All lines with the word "minus" must be pulled from the entries below.

(Difference listings)
┌──

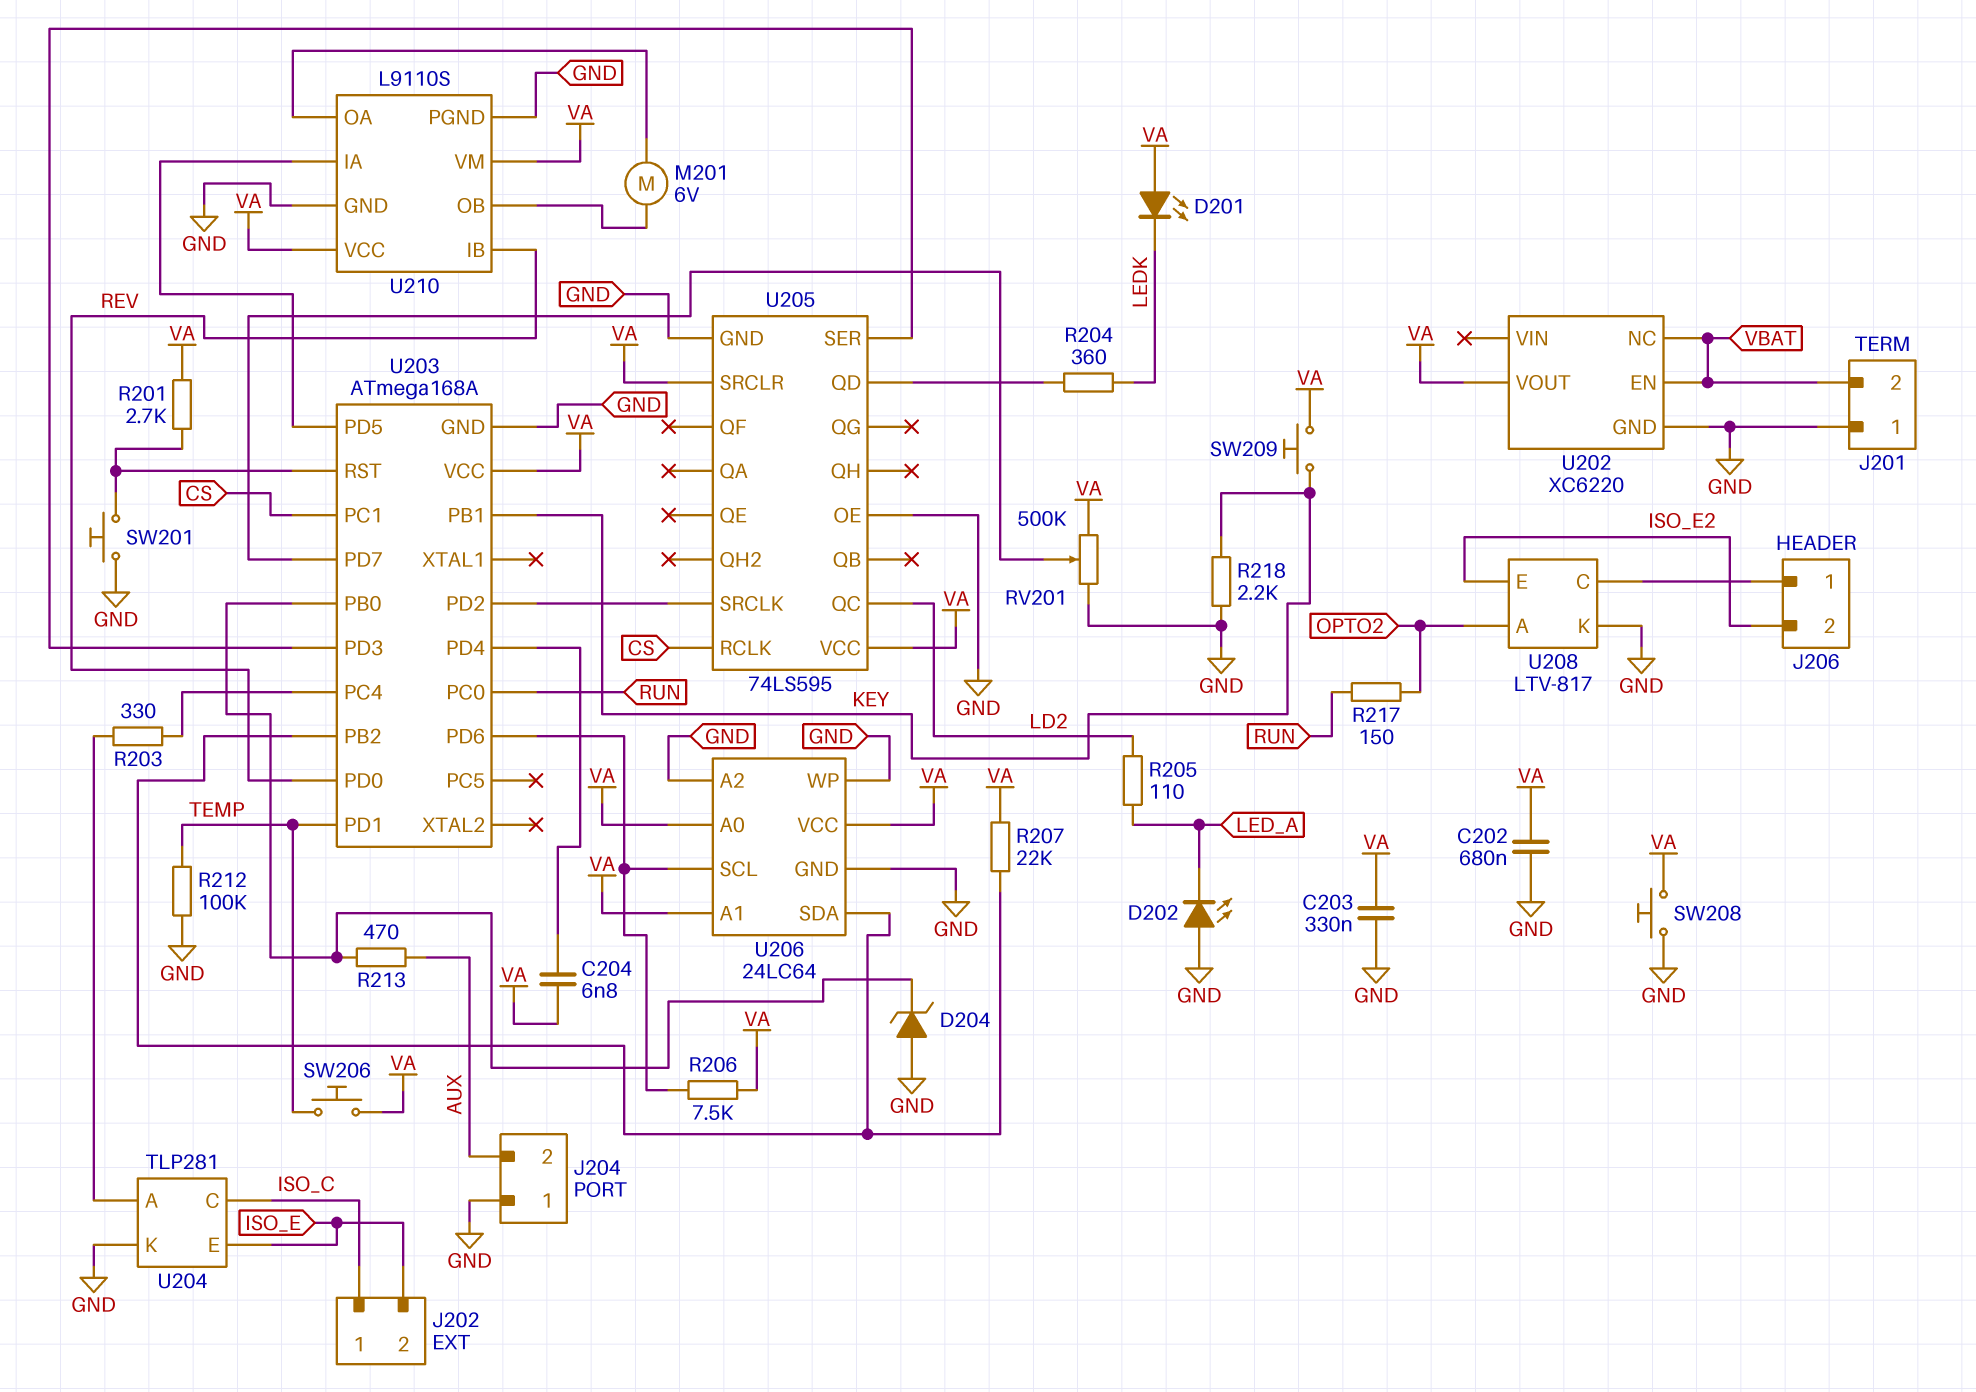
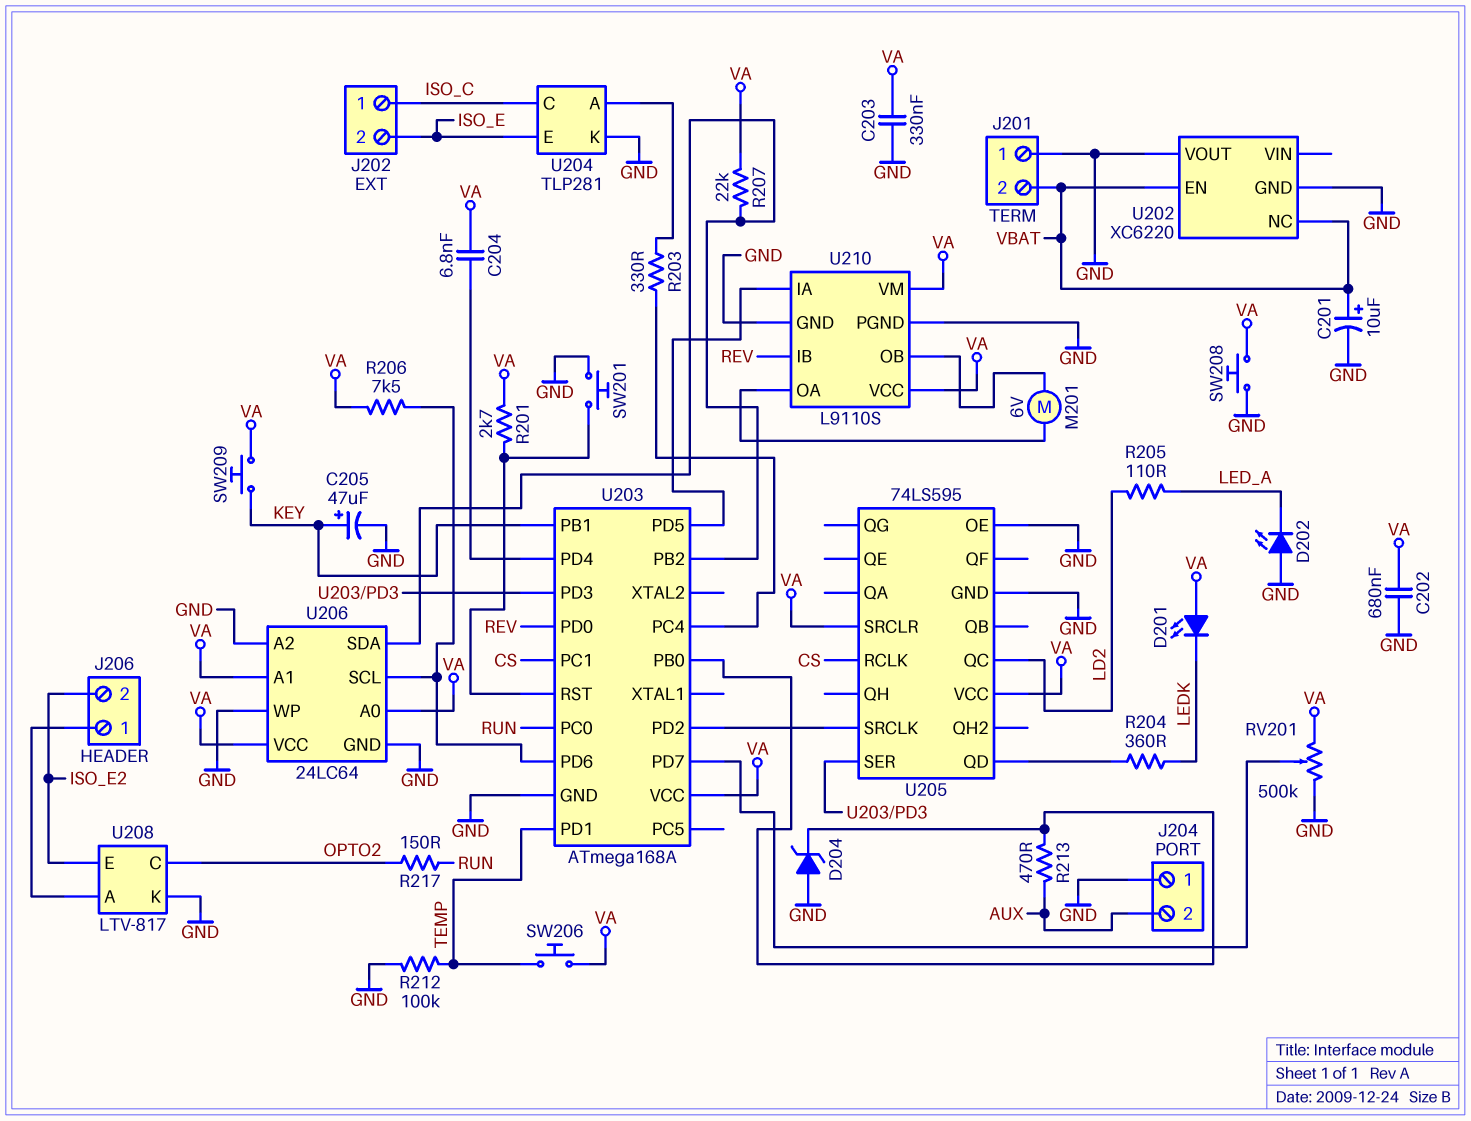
C201: none -> 10uF (plus VBAT, minus GND)
C205: none -> 47uF (plus KEY, minus GND)
R218: 2.2k (GND, KEY) -> none
U202 pin VOUT: VA -> GND
U208 pin A: OPTO2 -> J206/1
U208 pin C: J206/1 -> OPTO2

└──

- Response below:
C201: none -> 10uF (plus VBAT, minus GND)
C205: none -> 47uF (plus KEY, minus GND)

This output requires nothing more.